*** Opening of MATERIAL TO PROCESS ***

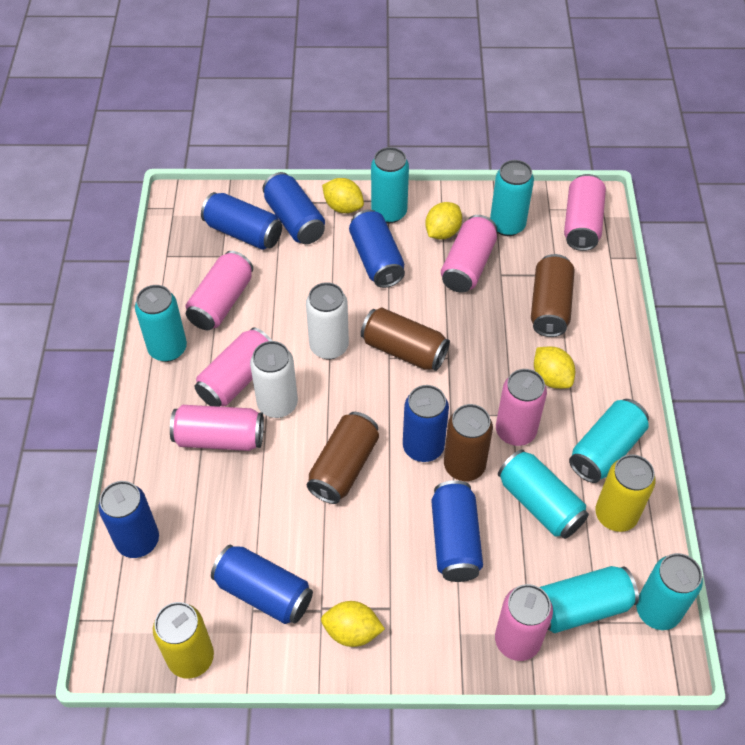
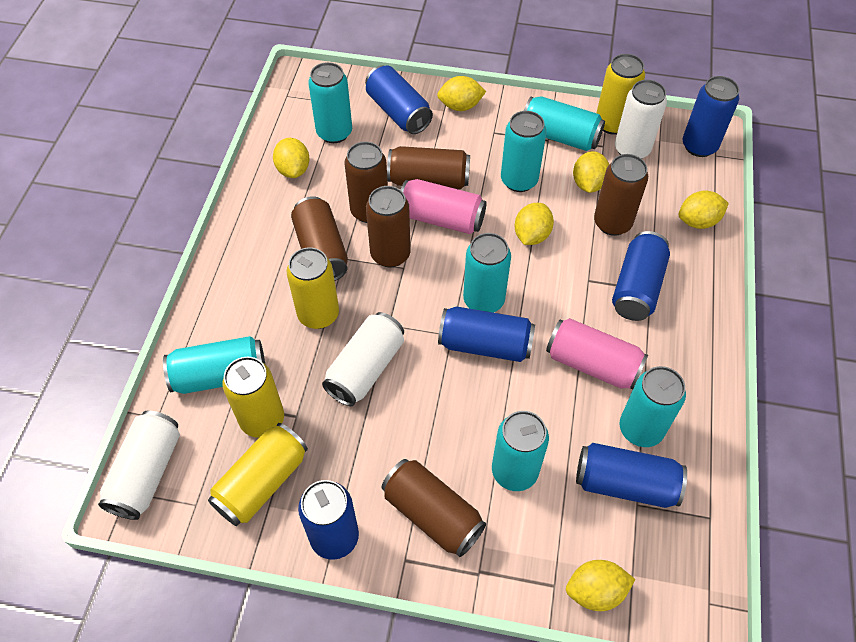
blue can: 7 -> 6
brown can: 4 -> 6
pink can: 7 -> 2
white can: 2 -> 3
yellow can: 2 -> 4
yellow lemon: 4 -> 6

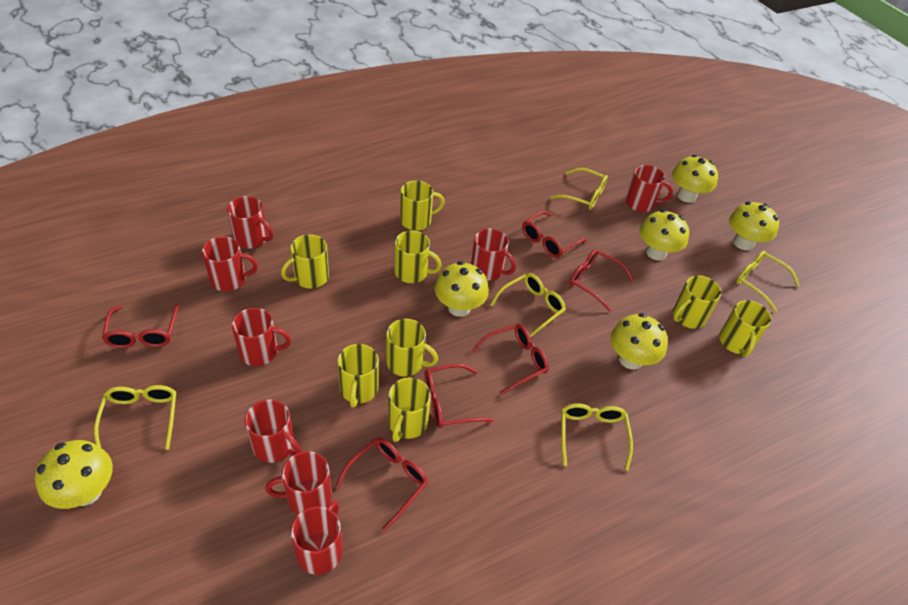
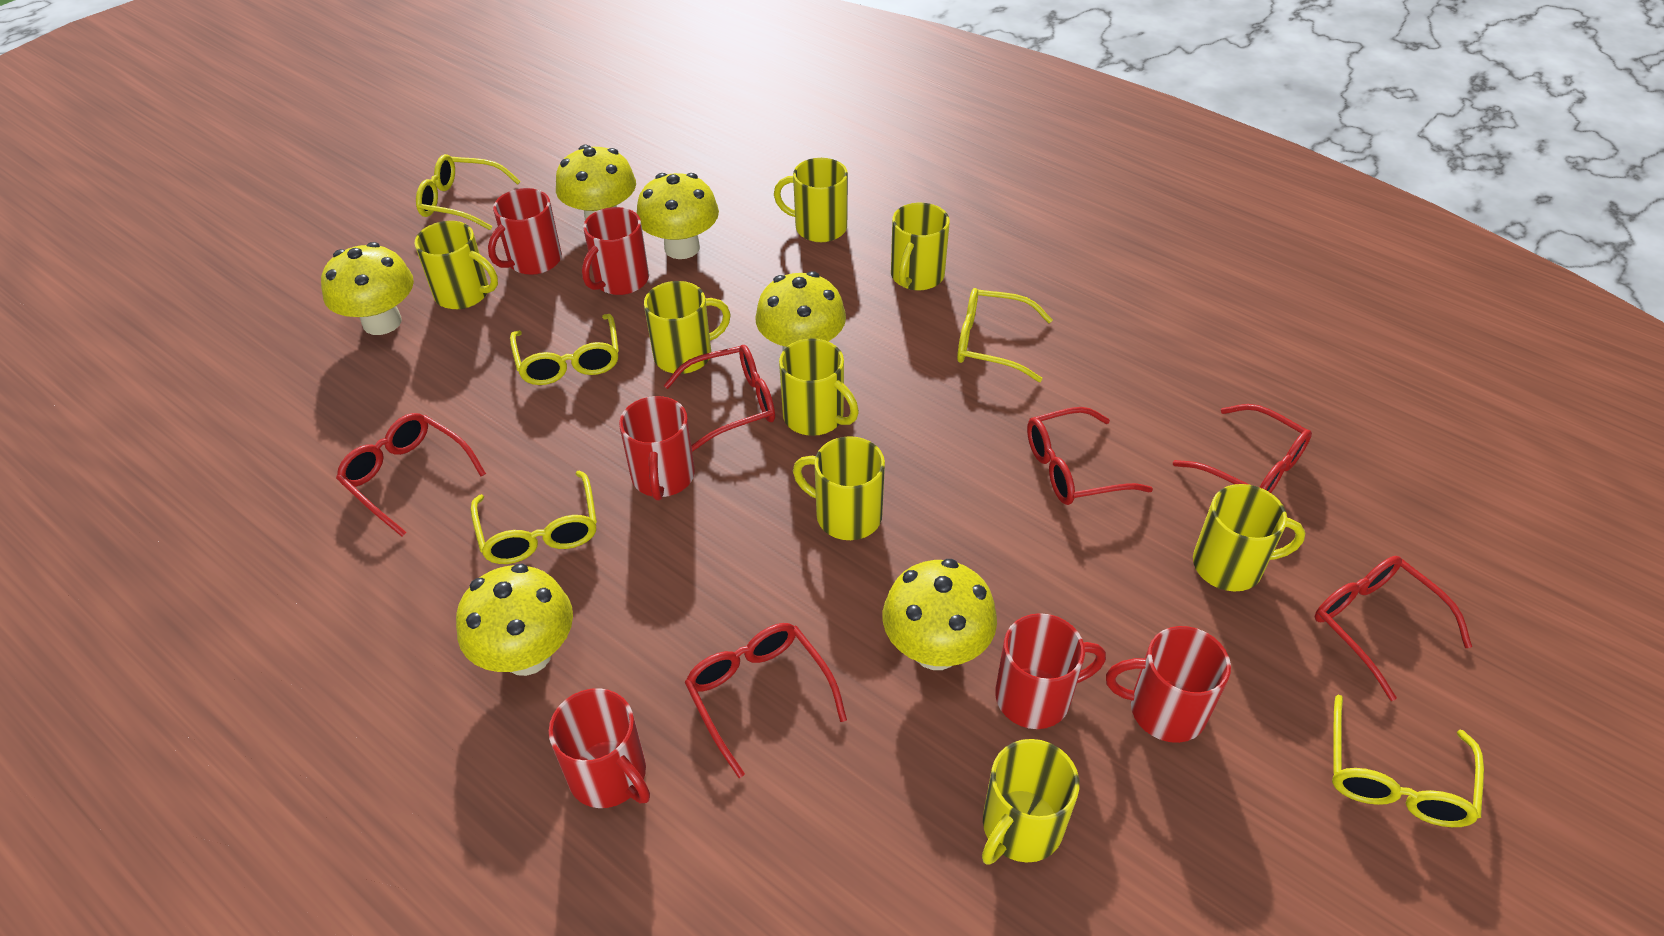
red mug: 8 -> 6

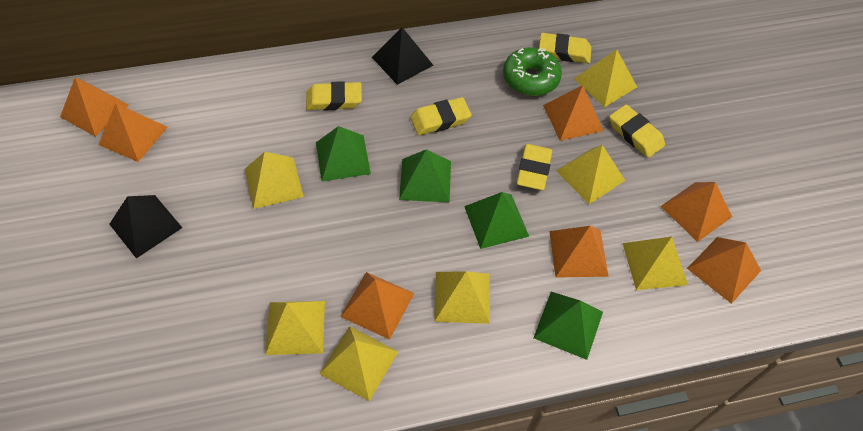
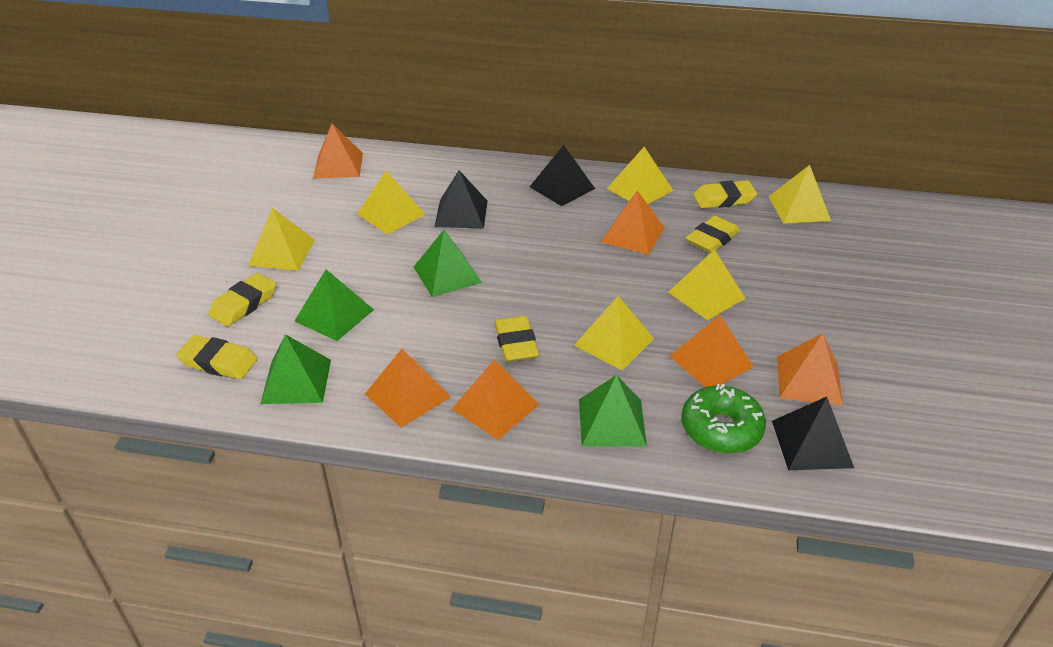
black pyramid: 2 -> 3
orange pyramid: 7 -> 6
yellow pyramid: 7 -> 6

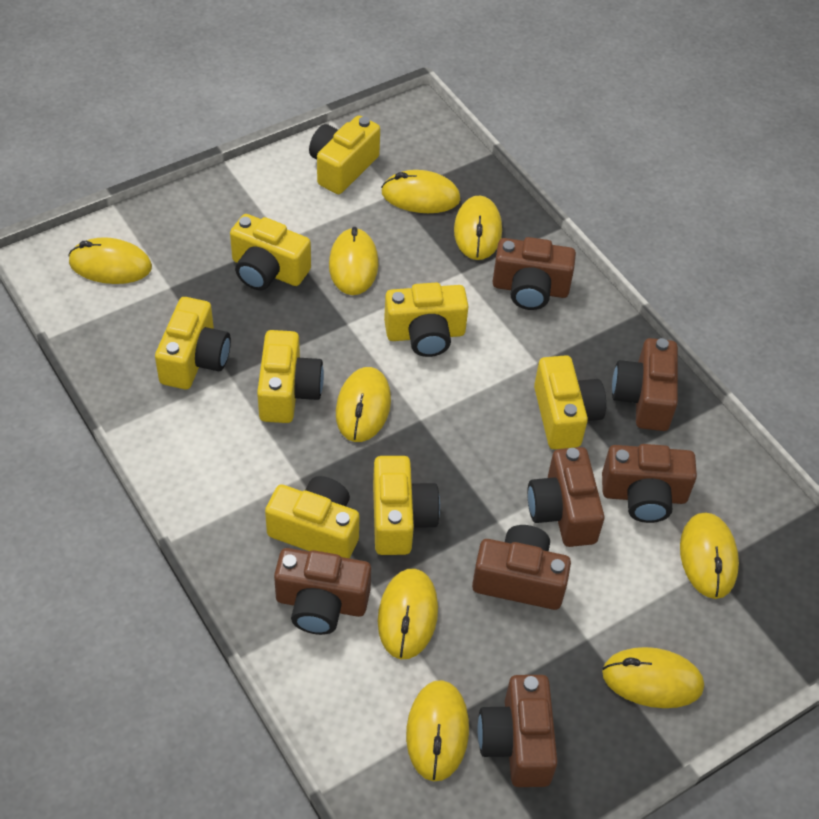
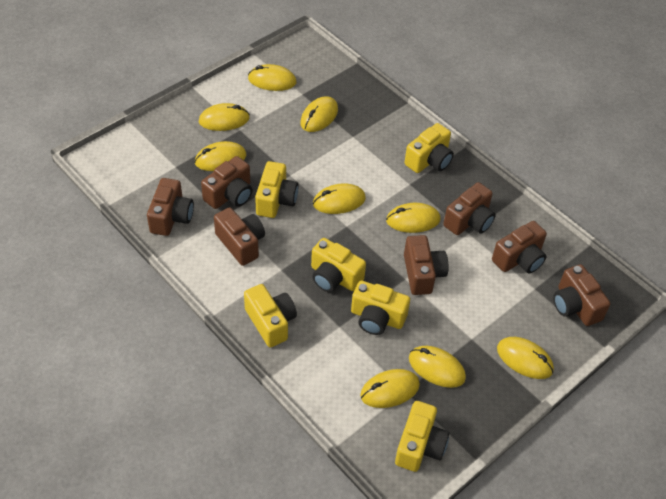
yellow camera: 8 -> 6

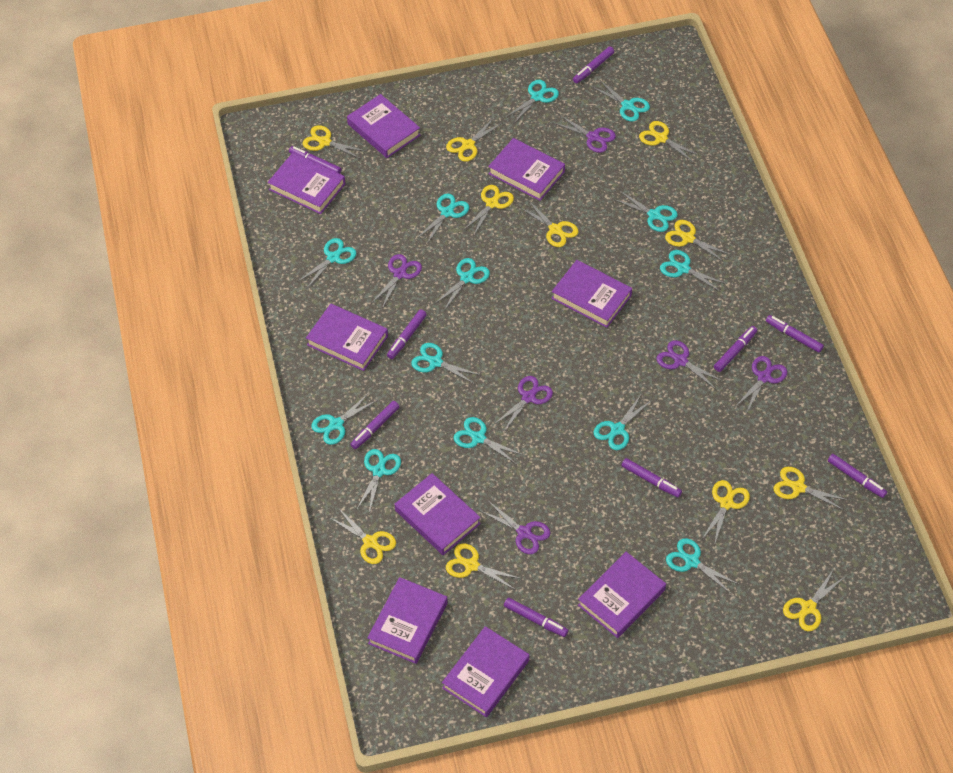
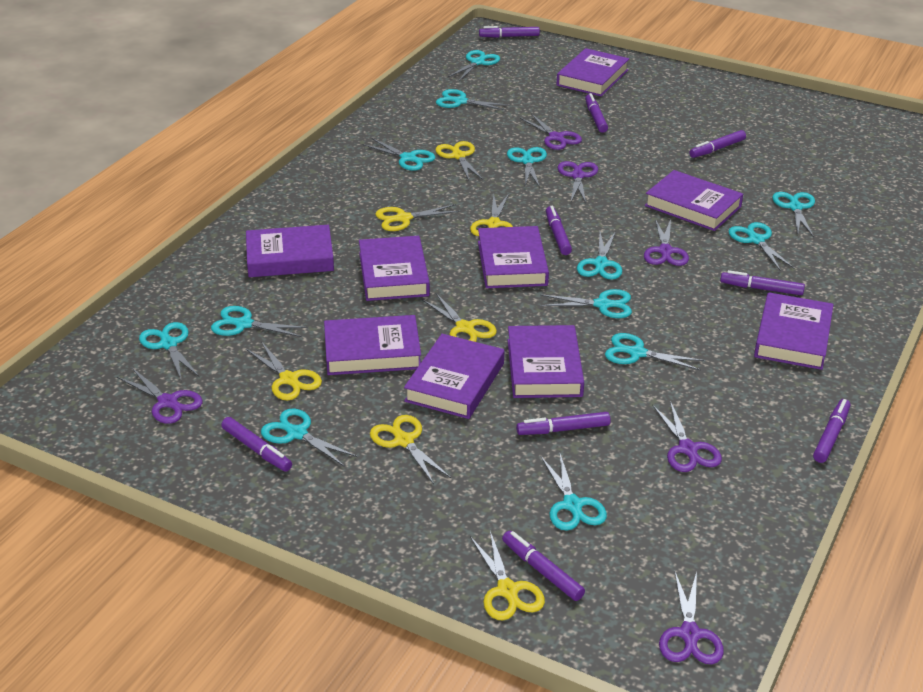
yellow scissors: 11 -> 7

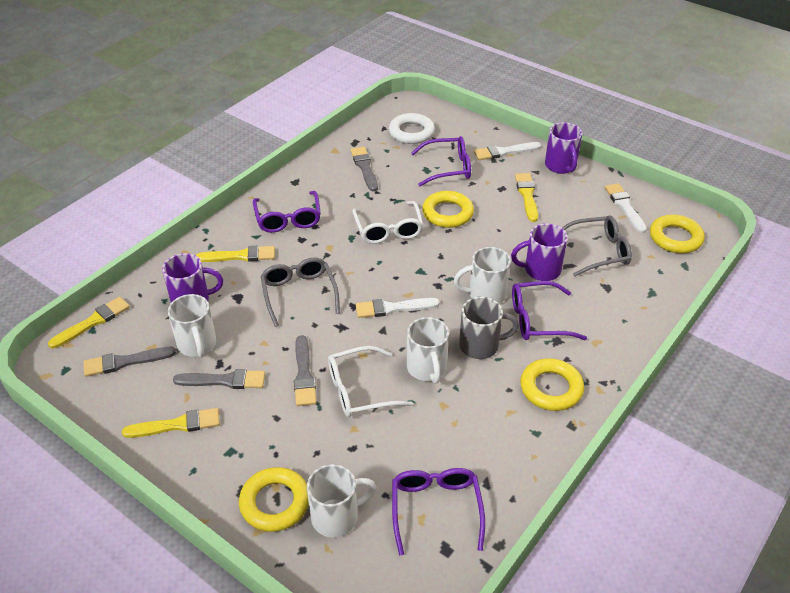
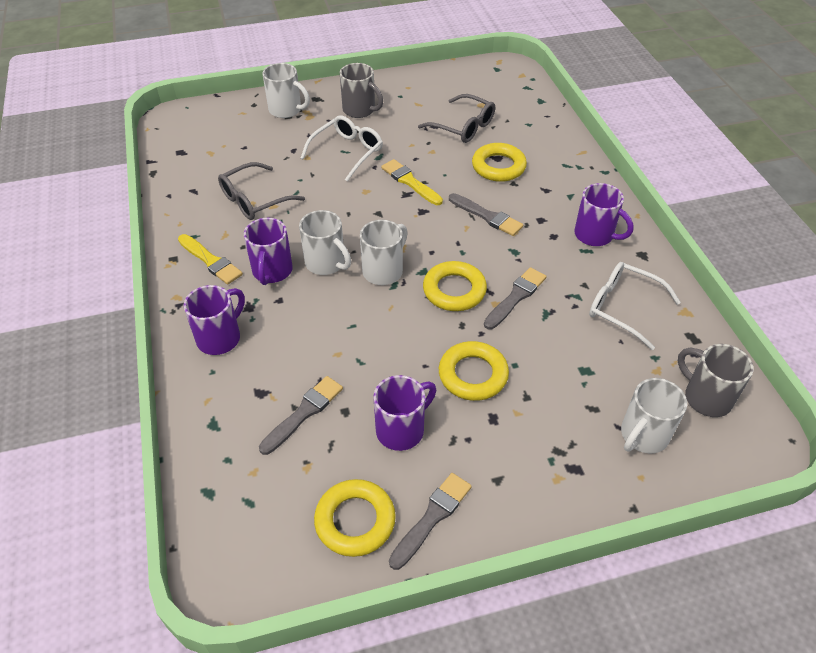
grey mug: 1 -> 2
purple glasses: 4 -> 0
purple mug: 3 -> 4
white brush: 3 -> 0
white ring: 1 -> 0
yellow brush: 4 -> 2

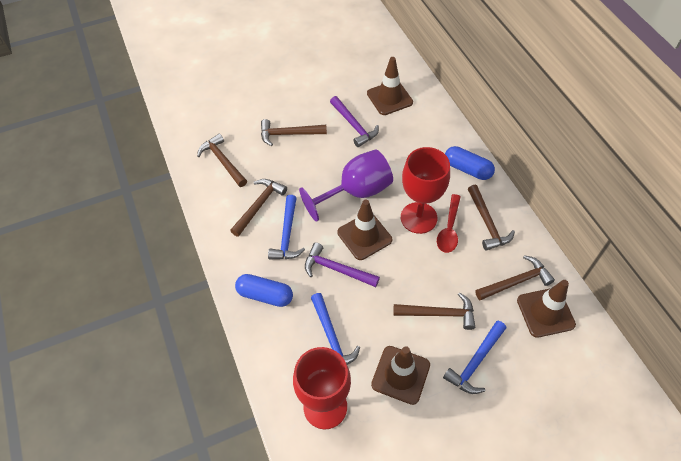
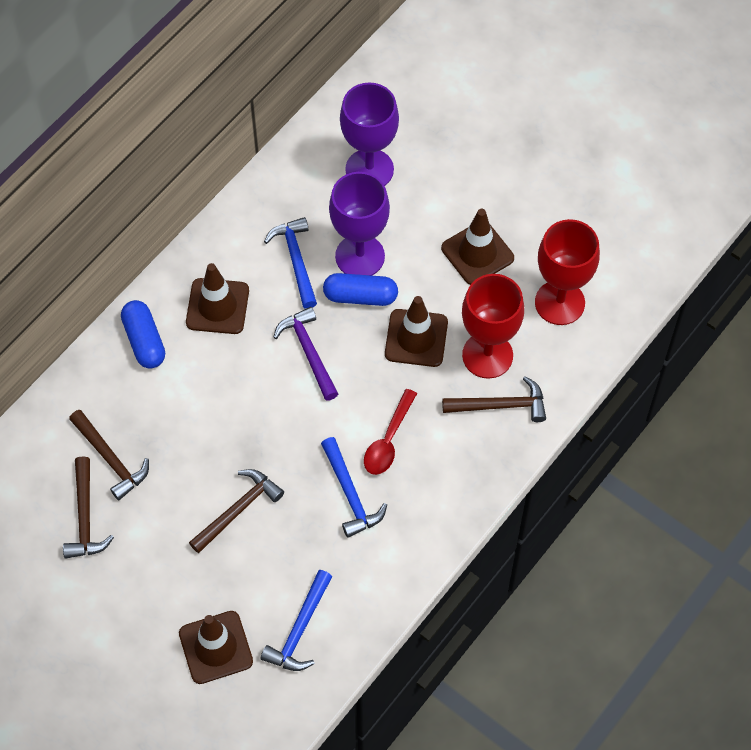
brown hammer: 6 -> 4
purple goblet: 1 -> 2
purple hammer: 2 -> 1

*** Close of MATERIAL TO PROCESS ***

YOUR INSTRUCTIONS →
From the line containing "black pyramid: 2 -> 3" to the end of the data above, give those lines again verbatim, with both endpoints included and no images.

COMPLETED EXERCISE →
black pyramid: 2 -> 3
orange pyramid: 7 -> 6
yellow pyramid: 7 -> 6

yellow camera: 8 -> 6

yellow scissors: 11 -> 7

grey mug: 1 -> 2
purple glasses: 4 -> 0
purple mug: 3 -> 4
white brush: 3 -> 0
white ring: 1 -> 0
yellow brush: 4 -> 2

brown hammer: 6 -> 4
purple goblet: 1 -> 2
purple hammer: 2 -> 1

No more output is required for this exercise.